Work task
Write out the data exactly, please, and omit the pictures.

Data provided
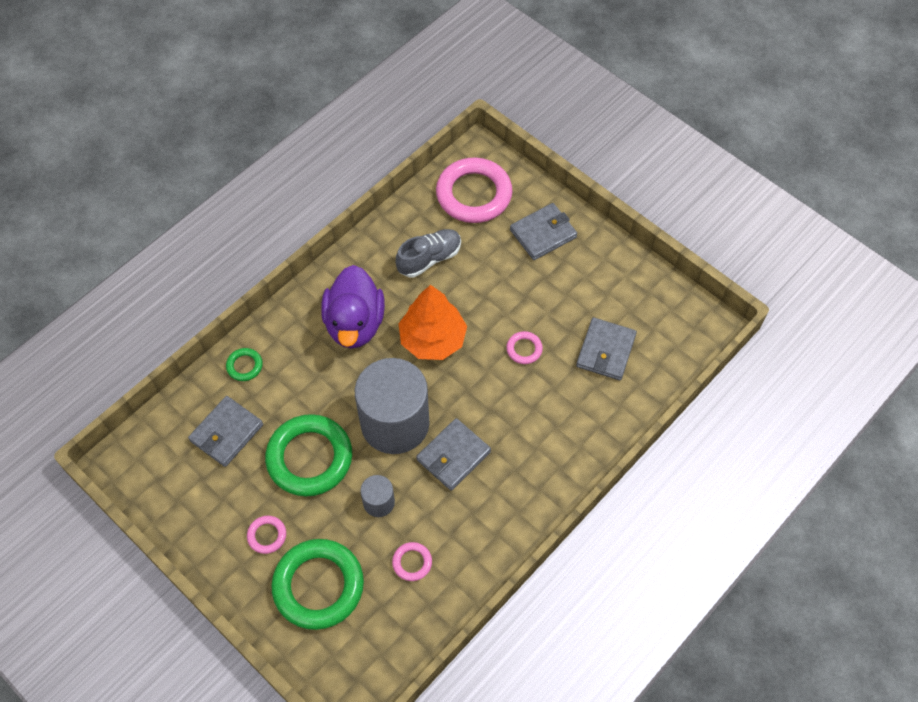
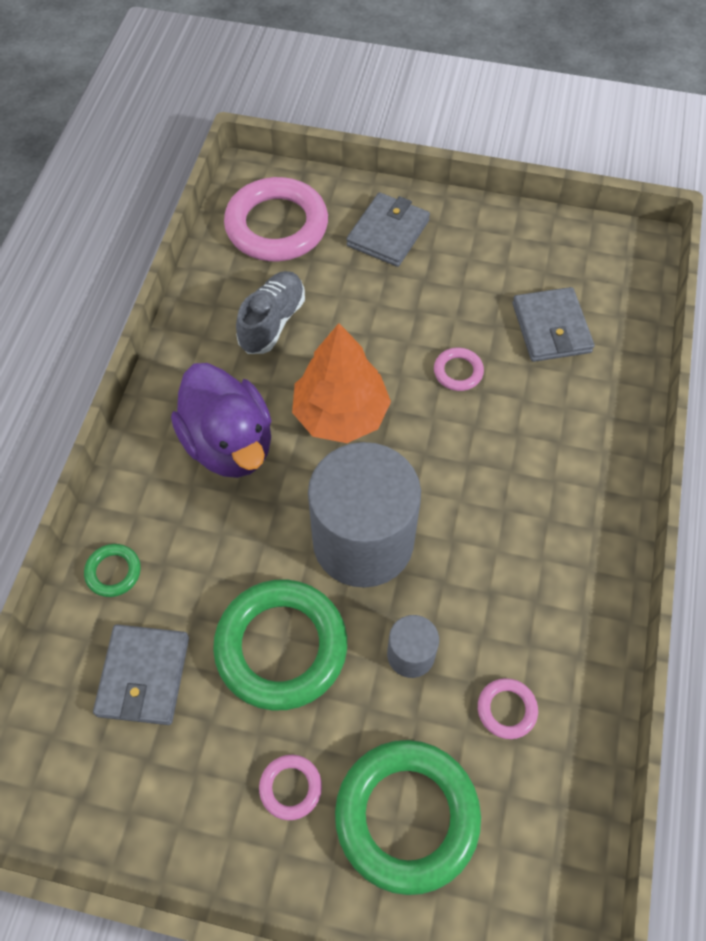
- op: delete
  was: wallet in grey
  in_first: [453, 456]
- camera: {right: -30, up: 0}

Response
- op: delete
  was: wallet in grey
  in_first: [453, 456]
- camera: {right: -30, up: 0}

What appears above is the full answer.